══ MATERIAL PROVIDED
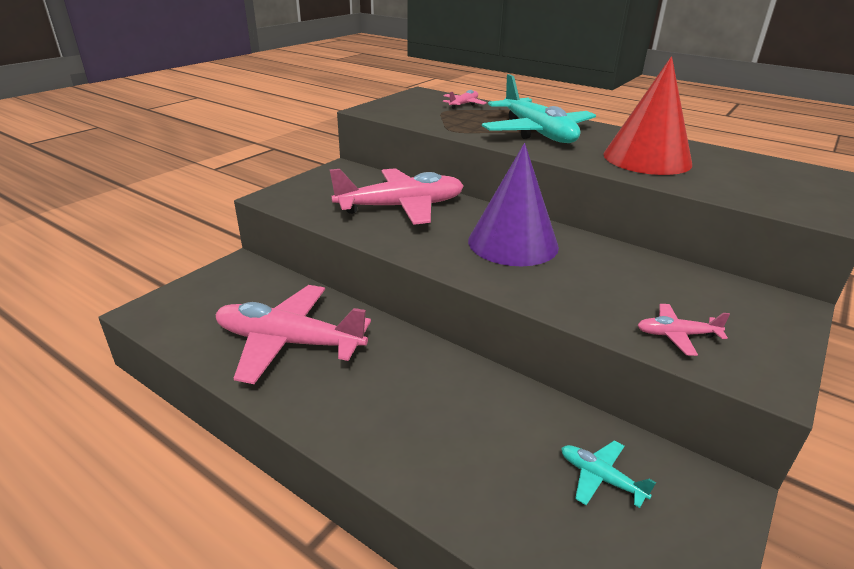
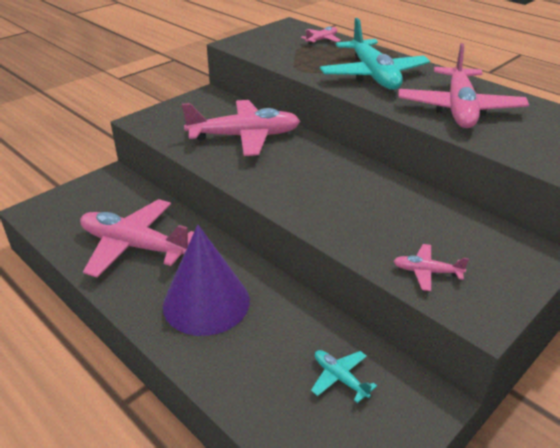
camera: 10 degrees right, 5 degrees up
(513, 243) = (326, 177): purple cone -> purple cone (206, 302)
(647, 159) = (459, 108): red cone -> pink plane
════
• [WHAT THE EXERCISE ASKS] In the listing above, find every line with the word "cone" and copy it.

• [SOLUTION FOR THIS PROBLEM]
(513, 243) = (326, 177): purple cone -> purple cone (206, 302)
(647, 159) = (459, 108): red cone -> pink plane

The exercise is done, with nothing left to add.